Task to complete: Your answer should be the full data, transcribed exactly, with no pictures in it.

[[ Recorded data, beginning ]]

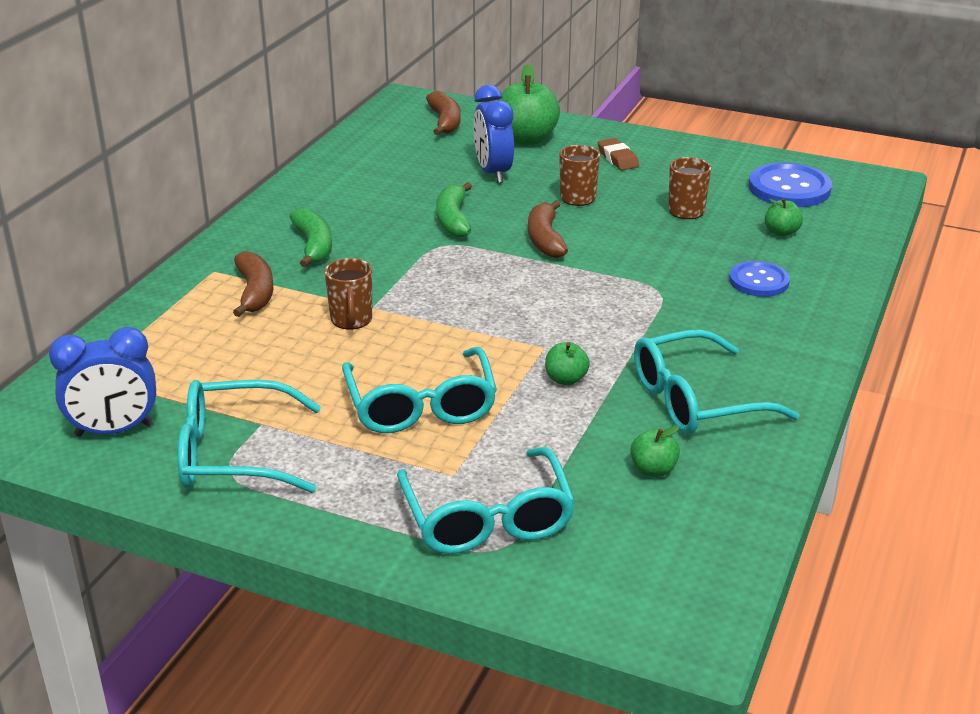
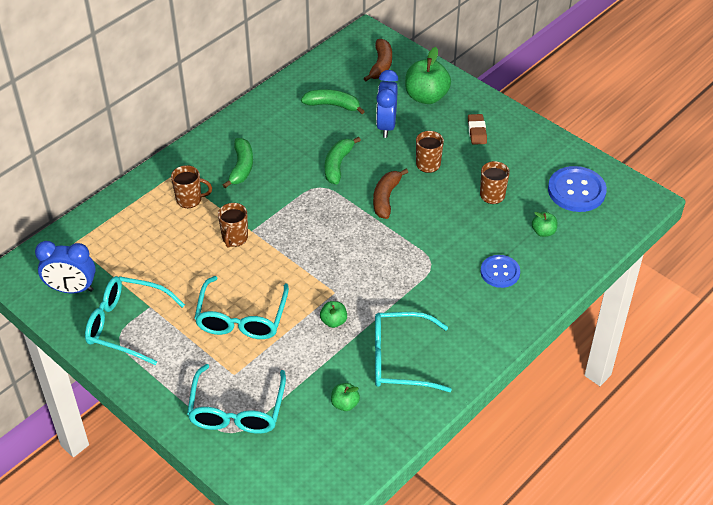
camera: 20 degrees right, 15 degrees up
(255, 292) = (190, 199): brown banana -> brown mug
(405, 166) = (333, 105): none -> green banana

[[ Recorded data, end ]]

Worked solution:
camera: 20 degrees right, 15 degrees up
(255, 292) = (190, 199): brown banana -> brown mug
(405, 166) = (333, 105): none -> green banana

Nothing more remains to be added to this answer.